Leaving out the pictures, reproduce each record exactly and in full.

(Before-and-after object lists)

______________________________

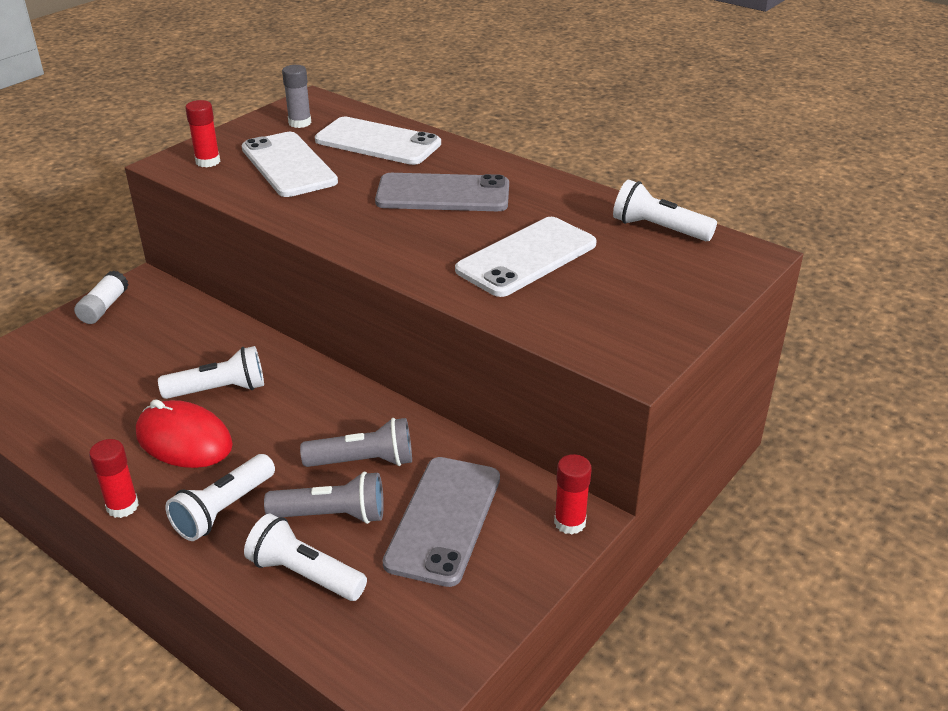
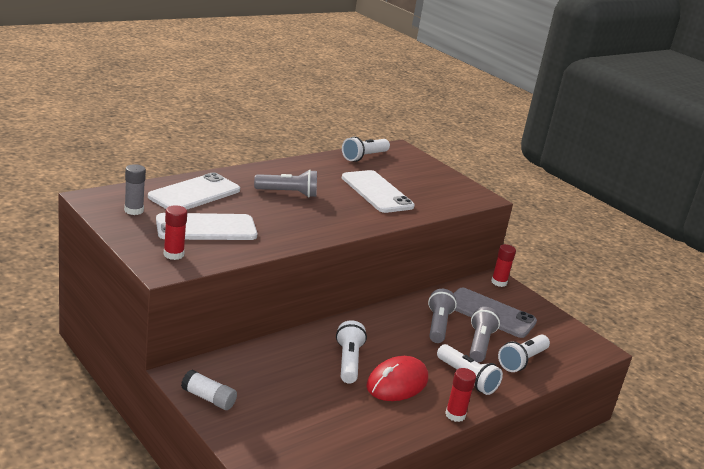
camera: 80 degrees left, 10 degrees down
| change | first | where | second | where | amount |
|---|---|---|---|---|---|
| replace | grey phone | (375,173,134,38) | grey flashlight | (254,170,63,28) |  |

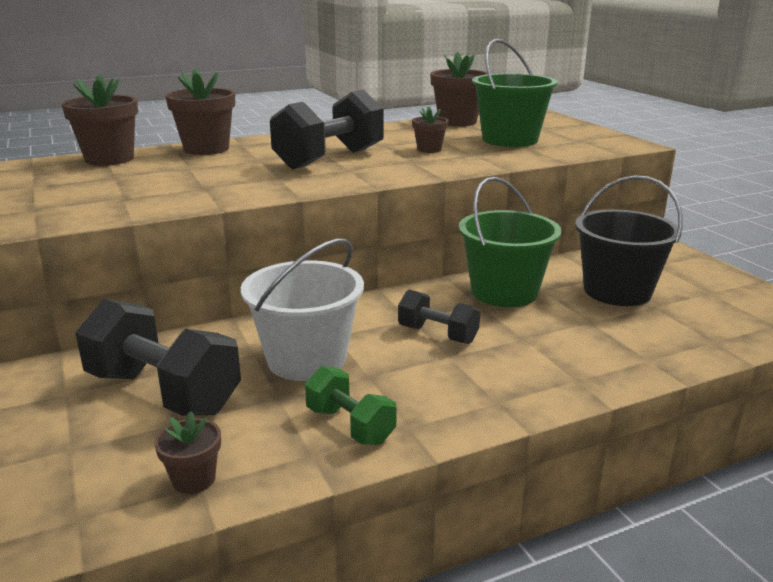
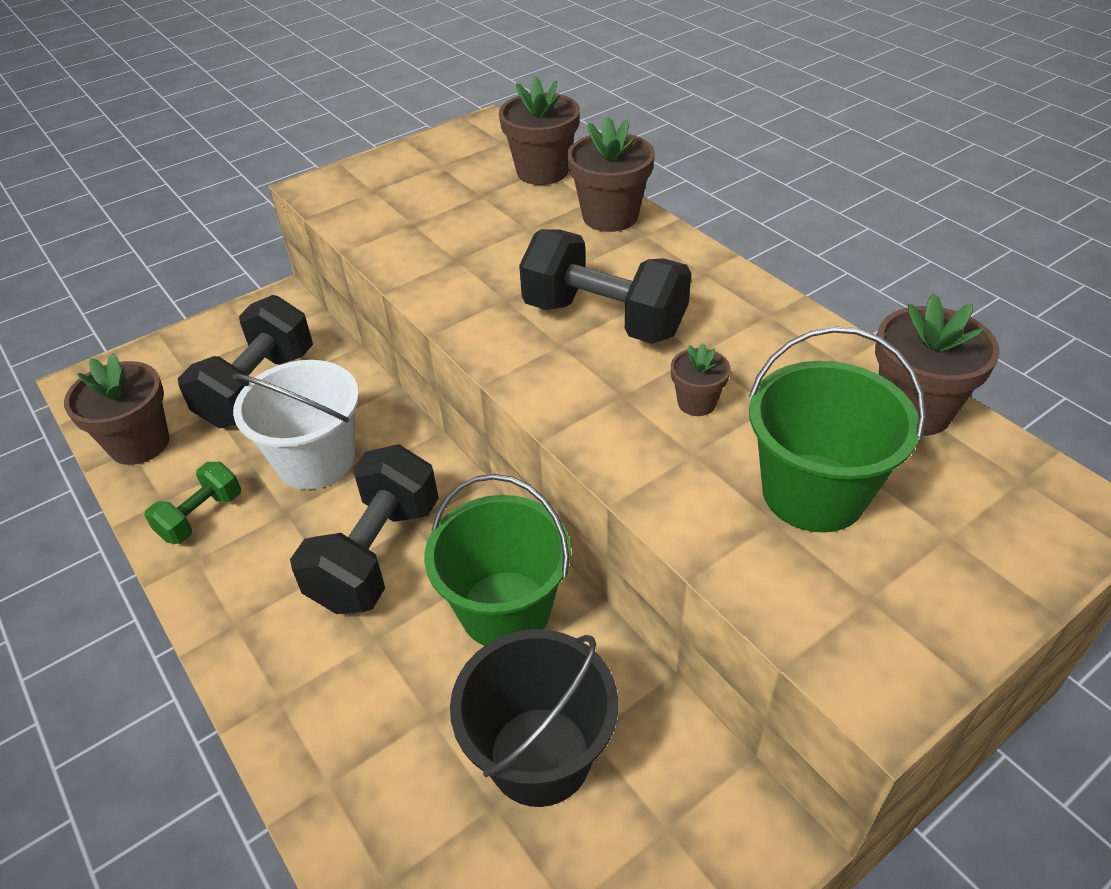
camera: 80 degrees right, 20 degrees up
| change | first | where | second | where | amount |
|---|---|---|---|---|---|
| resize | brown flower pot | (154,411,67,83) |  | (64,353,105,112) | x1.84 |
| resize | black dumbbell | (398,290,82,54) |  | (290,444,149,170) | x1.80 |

______________________________

Task answer:
camera: 80 degrees left, 10 degrees down
| change | first | where | second | where | amount |
|---|---|---|---|---|---|
| replace | grey phone | (375,173,134,38) | grey flashlight | (254,170,63,28) |  |

camera: 80 degrees right, 20 degrees up
| change | first | where | second | where | amount |
|---|---|---|---|---|---|
| resize | brown flower pot | (154,411,67,83) |  | (64,353,105,112) | x1.84 |
| resize | black dumbbell | (398,290,82,54) |  | (290,444,149,170) | x1.80 |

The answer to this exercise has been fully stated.